* **Task prompt**: Each line of the data below from the one holding "R5: 150k (GND, VS) -> none" to the one holding "U23: buffer (in", inclusive, is to be reproduced exactly; no other line belongs in the answer.

○ ○ ○ ○

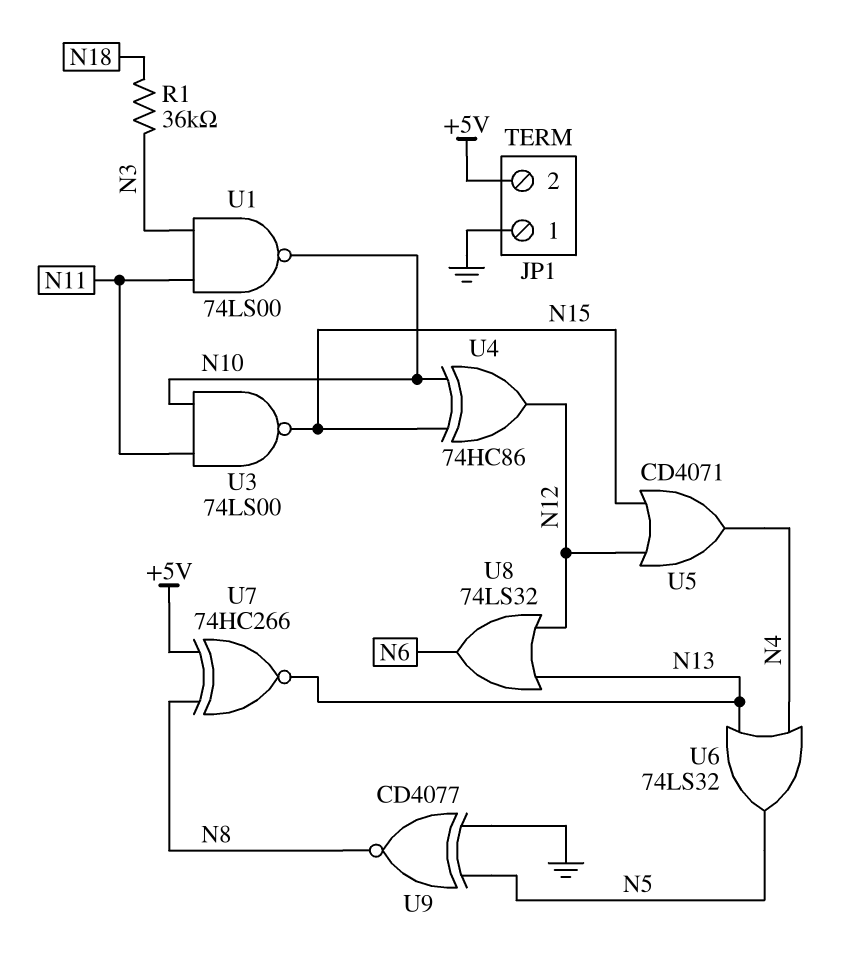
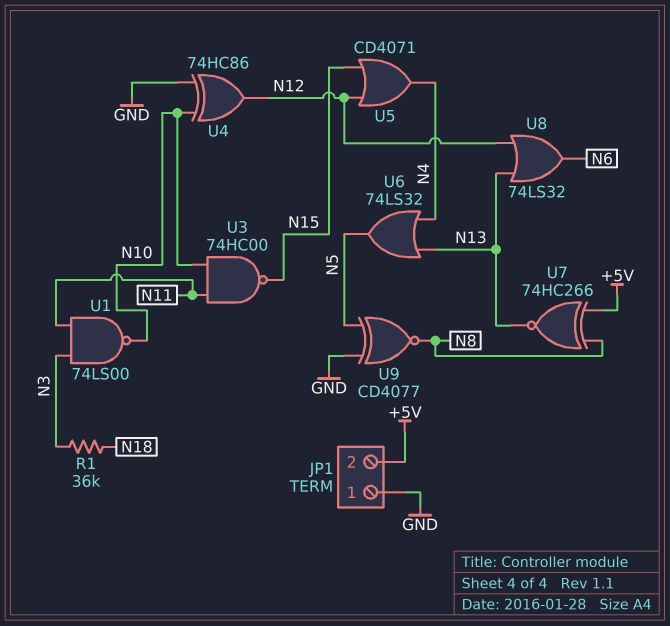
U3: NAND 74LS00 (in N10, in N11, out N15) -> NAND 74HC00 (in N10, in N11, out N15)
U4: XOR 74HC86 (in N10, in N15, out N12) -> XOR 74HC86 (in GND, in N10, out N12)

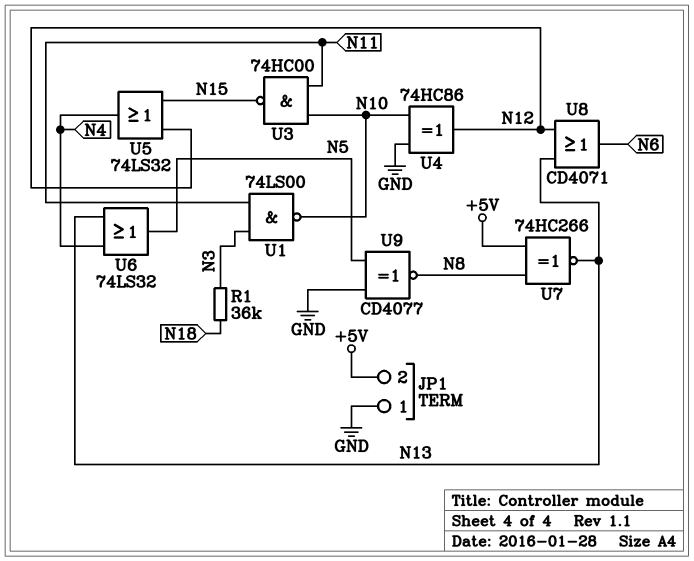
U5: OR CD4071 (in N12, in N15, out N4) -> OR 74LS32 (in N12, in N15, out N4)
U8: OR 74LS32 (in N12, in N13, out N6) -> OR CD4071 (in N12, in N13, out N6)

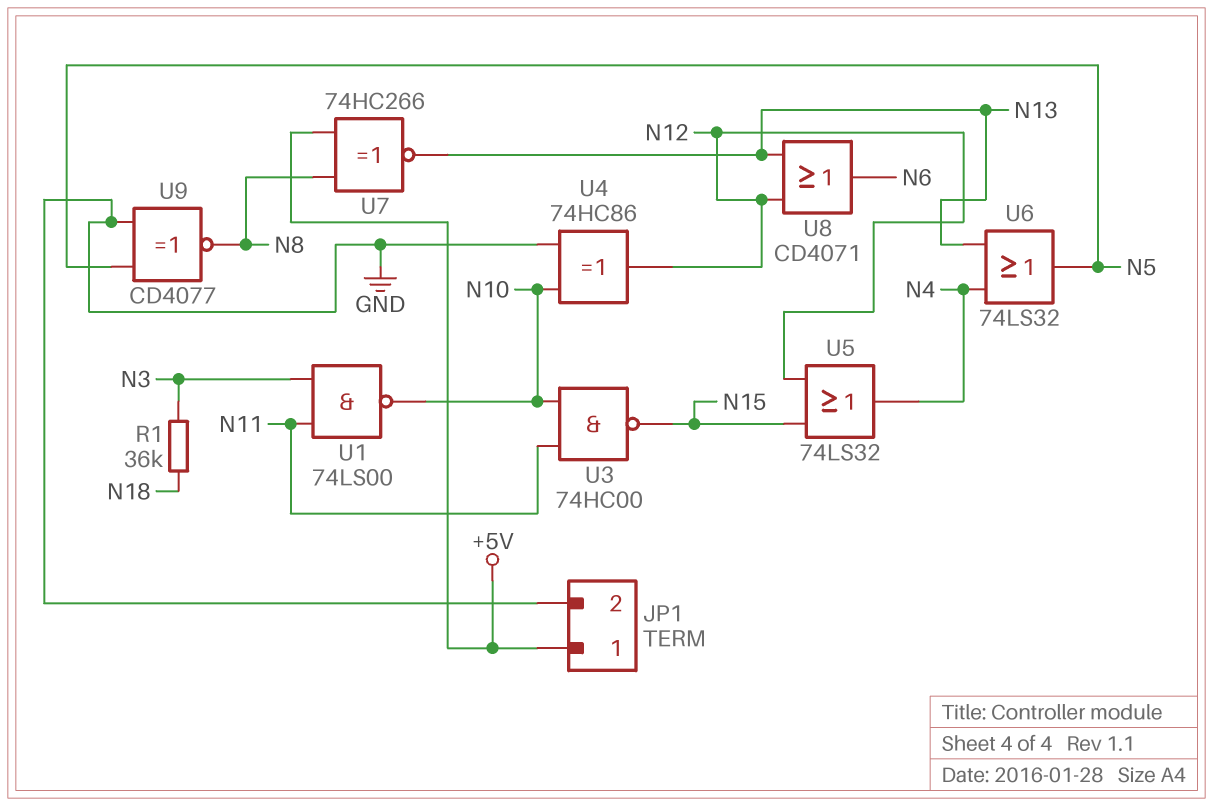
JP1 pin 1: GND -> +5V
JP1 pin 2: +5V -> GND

○ ○ ○ ○

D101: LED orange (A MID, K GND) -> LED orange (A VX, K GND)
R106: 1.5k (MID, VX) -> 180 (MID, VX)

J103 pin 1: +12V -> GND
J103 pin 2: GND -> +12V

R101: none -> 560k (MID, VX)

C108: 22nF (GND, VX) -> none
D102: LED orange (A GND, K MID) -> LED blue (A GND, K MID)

○ ○ ○ ○

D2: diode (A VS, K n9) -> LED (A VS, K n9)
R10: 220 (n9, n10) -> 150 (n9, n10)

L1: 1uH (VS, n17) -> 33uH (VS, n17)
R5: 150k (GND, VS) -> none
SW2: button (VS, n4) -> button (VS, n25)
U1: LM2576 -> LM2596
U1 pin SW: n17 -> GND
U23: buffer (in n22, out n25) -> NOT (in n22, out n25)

○ ○ ○ ○

* **Written answer**:
R5: 150k (GND, VS) -> none
SW2: button (VS, n4) -> button (VS, n25)
U1: LM2576 -> LM2596
U1 pin SW: n17 -> GND
U23: buffer (in n22, out n25) -> NOT (in n22, out n25)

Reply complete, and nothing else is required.